* [The data]
--- BEGIN ---

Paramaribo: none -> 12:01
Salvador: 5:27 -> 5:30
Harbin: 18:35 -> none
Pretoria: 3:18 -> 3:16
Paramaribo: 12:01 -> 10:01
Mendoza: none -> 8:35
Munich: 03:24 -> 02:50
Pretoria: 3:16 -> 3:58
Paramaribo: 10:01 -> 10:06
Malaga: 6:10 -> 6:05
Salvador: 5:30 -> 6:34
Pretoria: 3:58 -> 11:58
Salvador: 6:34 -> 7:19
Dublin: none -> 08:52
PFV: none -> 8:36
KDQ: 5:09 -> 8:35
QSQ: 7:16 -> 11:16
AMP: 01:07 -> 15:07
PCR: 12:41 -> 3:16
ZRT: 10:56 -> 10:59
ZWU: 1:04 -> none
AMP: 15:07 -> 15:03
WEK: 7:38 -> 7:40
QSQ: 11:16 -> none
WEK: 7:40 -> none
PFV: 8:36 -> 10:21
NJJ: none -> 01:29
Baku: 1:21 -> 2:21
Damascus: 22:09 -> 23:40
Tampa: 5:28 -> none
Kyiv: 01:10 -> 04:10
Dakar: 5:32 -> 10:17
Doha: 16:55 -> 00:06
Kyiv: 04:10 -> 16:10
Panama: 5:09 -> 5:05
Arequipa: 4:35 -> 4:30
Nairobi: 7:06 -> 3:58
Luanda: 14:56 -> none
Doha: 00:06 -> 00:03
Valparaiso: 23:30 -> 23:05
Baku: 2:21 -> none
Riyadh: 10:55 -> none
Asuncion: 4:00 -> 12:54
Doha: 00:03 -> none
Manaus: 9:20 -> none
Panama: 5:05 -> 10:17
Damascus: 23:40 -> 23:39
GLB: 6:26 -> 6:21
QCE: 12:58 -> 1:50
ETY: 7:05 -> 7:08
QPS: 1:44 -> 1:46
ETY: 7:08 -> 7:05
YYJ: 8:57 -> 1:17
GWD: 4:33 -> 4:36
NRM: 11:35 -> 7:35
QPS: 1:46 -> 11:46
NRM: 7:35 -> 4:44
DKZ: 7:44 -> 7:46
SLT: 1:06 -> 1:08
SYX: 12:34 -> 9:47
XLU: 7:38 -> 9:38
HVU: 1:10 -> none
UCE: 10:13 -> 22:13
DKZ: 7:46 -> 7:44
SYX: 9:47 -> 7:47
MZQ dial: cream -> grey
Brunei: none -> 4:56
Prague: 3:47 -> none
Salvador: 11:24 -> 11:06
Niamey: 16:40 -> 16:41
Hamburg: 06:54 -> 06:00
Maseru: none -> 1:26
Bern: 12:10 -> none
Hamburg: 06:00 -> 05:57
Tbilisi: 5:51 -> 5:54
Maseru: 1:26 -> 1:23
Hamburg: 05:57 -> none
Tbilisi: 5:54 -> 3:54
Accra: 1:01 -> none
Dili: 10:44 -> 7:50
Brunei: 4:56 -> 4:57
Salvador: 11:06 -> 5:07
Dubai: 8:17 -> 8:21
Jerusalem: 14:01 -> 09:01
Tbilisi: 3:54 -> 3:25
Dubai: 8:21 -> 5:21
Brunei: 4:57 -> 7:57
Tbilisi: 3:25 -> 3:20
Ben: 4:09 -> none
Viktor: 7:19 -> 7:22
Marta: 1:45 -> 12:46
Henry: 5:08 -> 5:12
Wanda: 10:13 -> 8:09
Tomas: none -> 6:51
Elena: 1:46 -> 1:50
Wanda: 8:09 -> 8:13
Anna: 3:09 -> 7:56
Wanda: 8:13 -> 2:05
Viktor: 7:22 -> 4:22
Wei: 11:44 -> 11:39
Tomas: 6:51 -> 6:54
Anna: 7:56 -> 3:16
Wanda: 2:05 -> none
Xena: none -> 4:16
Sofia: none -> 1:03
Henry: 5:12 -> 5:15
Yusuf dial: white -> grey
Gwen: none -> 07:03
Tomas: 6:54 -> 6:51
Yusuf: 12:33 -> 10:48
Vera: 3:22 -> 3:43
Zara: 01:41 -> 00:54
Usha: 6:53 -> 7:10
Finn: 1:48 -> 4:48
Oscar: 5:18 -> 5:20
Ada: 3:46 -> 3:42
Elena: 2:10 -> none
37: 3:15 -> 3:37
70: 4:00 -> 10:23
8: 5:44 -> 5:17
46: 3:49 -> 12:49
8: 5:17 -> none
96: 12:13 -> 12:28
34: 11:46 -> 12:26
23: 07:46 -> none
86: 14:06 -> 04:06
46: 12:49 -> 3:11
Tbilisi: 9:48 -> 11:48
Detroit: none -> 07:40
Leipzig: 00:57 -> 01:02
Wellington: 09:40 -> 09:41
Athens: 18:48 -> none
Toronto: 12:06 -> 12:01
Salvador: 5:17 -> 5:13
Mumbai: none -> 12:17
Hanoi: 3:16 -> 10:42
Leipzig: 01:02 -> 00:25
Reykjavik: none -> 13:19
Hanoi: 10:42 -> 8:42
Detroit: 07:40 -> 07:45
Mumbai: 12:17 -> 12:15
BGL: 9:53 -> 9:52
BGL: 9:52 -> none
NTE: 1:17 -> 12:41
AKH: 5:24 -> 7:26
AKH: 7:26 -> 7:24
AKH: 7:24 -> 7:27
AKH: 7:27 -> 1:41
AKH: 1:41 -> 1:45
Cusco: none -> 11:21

--- END ---

Rewrite all the items above, substituting "Yerevan" for "Tbilisi" wherever it occurs and leaving everything else unchanged.

* [Output of the task]
Paramaribo: none -> 12:01
Salvador: 5:27 -> 5:30
Harbin: 18:35 -> none
Pretoria: 3:18 -> 3:16
Paramaribo: 12:01 -> 10:01
Mendoza: none -> 8:35
Munich: 03:24 -> 02:50
Pretoria: 3:16 -> 3:58
Paramaribo: 10:01 -> 10:06
Malaga: 6:10 -> 6:05
Salvador: 5:30 -> 6:34
Pretoria: 3:58 -> 11:58
Salvador: 6:34 -> 7:19
Dublin: none -> 08:52
PFV: none -> 8:36
KDQ: 5:09 -> 8:35
QSQ: 7:16 -> 11:16
AMP: 01:07 -> 15:07
PCR: 12:41 -> 3:16
ZRT: 10:56 -> 10:59
ZWU: 1:04 -> none
AMP: 15:07 -> 15:03
WEK: 7:38 -> 7:40
QSQ: 11:16 -> none
WEK: 7:40 -> none
PFV: 8:36 -> 10:21
NJJ: none -> 01:29
Baku: 1:21 -> 2:21
Damascus: 22:09 -> 23:40
Tampa: 5:28 -> none
Kyiv: 01:10 -> 04:10
Dakar: 5:32 -> 10:17
Doha: 16:55 -> 00:06
Kyiv: 04:10 -> 16:10
Panama: 5:09 -> 5:05
Arequipa: 4:35 -> 4:30
Nairobi: 7:06 -> 3:58
Luanda: 14:56 -> none
Doha: 00:06 -> 00:03
Valparaiso: 23:30 -> 23:05
Baku: 2:21 -> none
Riyadh: 10:55 -> none
Asuncion: 4:00 -> 12:54
Doha: 00:03 -> none
Manaus: 9:20 -> none
Panama: 5:05 -> 10:17
Damascus: 23:40 -> 23:39
GLB: 6:26 -> 6:21
QCE: 12:58 -> 1:50
ETY: 7:05 -> 7:08
QPS: 1:44 -> 1:46
ETY: 7:08 -> 7:05
YYJ: 8:57 -> 1:17
GWD: 4:33 -> 4:36
NRM: 11:35 -> 7:35
QPS: 1:46 -> 11:46
NRM: 7:35 -> 4:44
DKZ: 7:44 -> 7:46
SLT: 1:06 -> 1:08
SYX: 12:34 -> 9:47
XLU: 7:38 -> 9:38
HVU: 1:10 -> none
UCE: 10:13 -> 22:13
DKZ: 7:46 -> 7:44
SYX: 9:47 -> 7:47
MZQ dial: cream -> grey
Brunei: none -> 4:56
Prague: 3:47 -> none
Salvador: 11:24 -> 11:06
Niamey: 16:40 -> 16:41
Hamburg: 06:54 -> 06:00
Maseru: none -> 1:26
Bern: 12:10 -> none
Hamburg: 06:00 -> 05:57
Yerevan: 5:51 -> 5:54
Maseru: 1:26 -> 1:23
Hamburg: 05:57 -> none
Yerevan: 5:54 -> 3:54
Accra: 1:01 -> none
Dili: 10:44 -> 7:50
Brunei: 4:56 -> 4:57
Salvador: 11:06 -> 5:07
Dubai: 8:17 -> 8:21
Jerusalem: 14:01 -> 09:01
Yerevan: 3:54 -> 3:25
Dubai: 8:21 -> 5:21
Brunei: 4:57 -> 7:57
Yerevan: 3:25 -> 3:20
Ben: 4:09 -> none
Viktor: 7:19 -> 7:22
Marta: 1:45 -> 12:46
Henry: 5:08 -> 5:12
Wanda: 10:13 -> 8:09
Tomas: none -> 6:51
Elena: 1:46 -> 1:50
Wanda: 8:09 -> 8:13
Anna: 3:09 -> 7:56
Wanda: 8:13 -> 2:05
Viktor: 7:22 -> 4:22
Wei: 11:44 -> 11:39
Tomas: 6:51 -> 6:54
Anna: 7:56 -> 3:16
Wanda: 2:05 -> none
Xena: none -> 4:16
Sofia: none -> 1:03
Henry: 5:12 -> 5:15
Yusuf dial: white -> grey
Gwen: none -> 07:03
Tomas: 6:54 -> 6:51
Yusuf: 12:33 -> 10:48
Vera: 3:22 -> 3:43
Zara: 01:41 -> 00:54
Usha: 6:53 -> 7:10
Finn: 1:48 -> 4:48
Oscar: 5:18 -> 5:20
Ada: 3:46 -> 3:42
Elena: 2:10 -> none
37: 3:15 -> 3:37
70: 4:00 -> 10:23
8: 5:44 -> 5:17
46: 3:49 -> 12:49
8: 5:17 -> none
96: 12:13 -> 12:28
34: 11:46 -> 12:26
23: 07:46 -> none
86: 14:06 -> 04:06
46: 12:49 -> 3:11
Yerevan: 9:48 -> 11:48
Detroit: none -> 07:40
Leipzig: 00:57 -> 01:02
Wellington: 09:40 -> 09:41
Athens: 18:48 -> none
Toronto: 12:06 -> 12:01
Salvador: 5:17 -> 5:13
Mumbai: none -> 12:17
Hanoi: 3:16 -> 10:42
Leipzig: 01:02 -> 00:25
Reykjavik: none -> 13:19
Hanoi: 10:42 -> 8:42
Detroit: 07:40 -> 07:45
Mumbai: 12:17 -> 12:15
BGL: 9:53 -> 9:52
BGL: 9:52 -> none
NTE: 1:17 -> 12:41
AKH: 5:24 -> 7:26
AKH: 7:26 -> 7:24
AKH: 7:24 -> 7:27
AKH: 7:27 -> 1:41
AKH: 1:41 -> 1:45
Cusco: none -> 11:21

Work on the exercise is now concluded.